**TO DO:**
The output should be the line containing "R10: none -> 1.5k (+3V3, SDA)" and every later line of the records, exactly as written, and nothing else.

[Stored data]
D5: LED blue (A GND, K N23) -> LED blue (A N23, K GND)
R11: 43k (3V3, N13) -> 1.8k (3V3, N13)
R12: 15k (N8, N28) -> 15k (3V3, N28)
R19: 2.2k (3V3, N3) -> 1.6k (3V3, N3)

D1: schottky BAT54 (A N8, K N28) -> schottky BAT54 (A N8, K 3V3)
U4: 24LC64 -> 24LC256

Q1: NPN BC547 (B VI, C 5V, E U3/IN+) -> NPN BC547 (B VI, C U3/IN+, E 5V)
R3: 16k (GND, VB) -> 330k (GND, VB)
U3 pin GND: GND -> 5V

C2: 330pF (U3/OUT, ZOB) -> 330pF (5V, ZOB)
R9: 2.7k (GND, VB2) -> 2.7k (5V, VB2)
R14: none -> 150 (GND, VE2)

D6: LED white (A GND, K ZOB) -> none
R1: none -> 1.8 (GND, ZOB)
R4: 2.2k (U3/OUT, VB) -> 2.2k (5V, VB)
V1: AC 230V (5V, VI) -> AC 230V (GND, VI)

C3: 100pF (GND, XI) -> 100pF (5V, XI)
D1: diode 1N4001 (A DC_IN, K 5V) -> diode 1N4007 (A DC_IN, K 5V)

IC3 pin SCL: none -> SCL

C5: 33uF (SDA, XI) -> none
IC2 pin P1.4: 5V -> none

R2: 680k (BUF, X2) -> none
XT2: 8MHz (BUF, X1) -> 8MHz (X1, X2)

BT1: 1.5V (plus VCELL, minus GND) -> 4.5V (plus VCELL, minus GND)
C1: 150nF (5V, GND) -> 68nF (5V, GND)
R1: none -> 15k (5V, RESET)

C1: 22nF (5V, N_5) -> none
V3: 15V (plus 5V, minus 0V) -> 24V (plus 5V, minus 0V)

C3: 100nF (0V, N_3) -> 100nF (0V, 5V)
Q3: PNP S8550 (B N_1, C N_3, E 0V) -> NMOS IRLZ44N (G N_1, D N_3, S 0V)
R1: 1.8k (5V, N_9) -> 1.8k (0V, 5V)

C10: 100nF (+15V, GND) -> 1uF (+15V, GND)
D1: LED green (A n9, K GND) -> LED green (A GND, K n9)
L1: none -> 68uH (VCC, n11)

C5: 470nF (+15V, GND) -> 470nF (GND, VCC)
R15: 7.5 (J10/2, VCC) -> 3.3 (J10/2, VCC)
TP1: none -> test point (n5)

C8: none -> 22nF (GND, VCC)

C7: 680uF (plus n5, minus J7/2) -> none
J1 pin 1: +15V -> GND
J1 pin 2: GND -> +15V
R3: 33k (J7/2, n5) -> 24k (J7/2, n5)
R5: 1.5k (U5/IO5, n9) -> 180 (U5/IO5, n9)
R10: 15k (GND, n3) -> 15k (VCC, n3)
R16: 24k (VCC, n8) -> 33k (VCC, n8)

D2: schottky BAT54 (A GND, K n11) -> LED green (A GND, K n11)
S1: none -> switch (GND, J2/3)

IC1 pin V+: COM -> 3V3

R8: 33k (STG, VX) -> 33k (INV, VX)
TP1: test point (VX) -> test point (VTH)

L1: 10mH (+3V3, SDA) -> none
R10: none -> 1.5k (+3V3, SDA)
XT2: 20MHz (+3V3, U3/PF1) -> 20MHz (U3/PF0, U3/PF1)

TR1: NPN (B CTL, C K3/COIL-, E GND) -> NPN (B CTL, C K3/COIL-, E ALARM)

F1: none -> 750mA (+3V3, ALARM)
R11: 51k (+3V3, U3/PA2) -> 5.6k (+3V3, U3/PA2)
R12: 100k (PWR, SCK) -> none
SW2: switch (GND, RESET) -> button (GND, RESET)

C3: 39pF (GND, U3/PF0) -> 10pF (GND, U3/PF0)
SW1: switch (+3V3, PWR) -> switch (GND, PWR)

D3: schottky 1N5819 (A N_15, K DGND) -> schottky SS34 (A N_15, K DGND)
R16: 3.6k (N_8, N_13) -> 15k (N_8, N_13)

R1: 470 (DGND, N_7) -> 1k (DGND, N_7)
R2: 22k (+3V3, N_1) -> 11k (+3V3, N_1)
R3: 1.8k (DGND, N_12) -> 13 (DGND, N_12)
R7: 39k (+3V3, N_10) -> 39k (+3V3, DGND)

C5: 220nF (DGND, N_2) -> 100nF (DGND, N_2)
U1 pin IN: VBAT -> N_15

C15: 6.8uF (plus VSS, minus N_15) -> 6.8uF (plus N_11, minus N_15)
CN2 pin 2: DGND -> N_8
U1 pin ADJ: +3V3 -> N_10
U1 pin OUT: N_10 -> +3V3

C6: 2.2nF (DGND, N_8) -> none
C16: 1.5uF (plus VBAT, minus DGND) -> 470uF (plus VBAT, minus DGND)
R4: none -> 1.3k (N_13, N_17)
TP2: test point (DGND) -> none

**WRITTEN SOLUTION:**
R10: none -> 1.5k (+3V3, SDA)
XT2: 20MHz (+3V3, U3/PF1) -> 20MHz (U3/PF0, U3/PF1)

TR1: NPN (B CTL, C K3/COIL-, E GND) -> NPN (B CTL, C K3/COIL-, E ALARM)

F1: none -> 750mA (+3V3, ALARM)
R11: 51k (+3V3, U3/PA2) -> 5.6k (+3V3, U3/PA2)
R12: 100k (PWR, SCK) -> none
SW2: switch (GND, RESET) -> button (GND, RESET)

C3: 39pF (GND, U3/PF0) -> 10pF (GND, U3/PF0)
SW1: switch (+3V3, PWR) -> switch (GND, PWR)

D3: schottky 1N5819 (A N_15, K DGND) -> schottky SS34 (A N_15, K DGND)
R16: 3.6k (N_8, N_13) -> 15k (N_8, N_13)

R1: 470 (DGND, N_7) -> 1k (DGND, N_7)
R2: 22k (+3V3, N_1) -> 11k (+3V3, N_1)
R3: 1.8k (DGND, N_12) -> 13 (DGND, N_12)
R7: 39k (+3V3, N_10) -> 39k (+3V3, DGND)

C5: 220nF (DGND, N_2) -> 100nF (DGND, N_2)
U1 pin IN: VBAT -> N_15

C15: 6.8uF (plus VSS, minus N_15) -> 6.8uF (plus N_11, minus N_15)
CN2 pin 2: DGND -> N_8
U1 pin ADJ: +3V3 -> N_10
U1 pin OUT: N_10 -> +3V3

C6: 2.2nF (DGND, N_8) -> none
C16: 1.5uF (plus VBAT, minus DGND) -> 470uF (plus VBAT, minus DGND)
R4: none -> 1.3k (N_13, N_17)
TP2: test point (DGND) -> none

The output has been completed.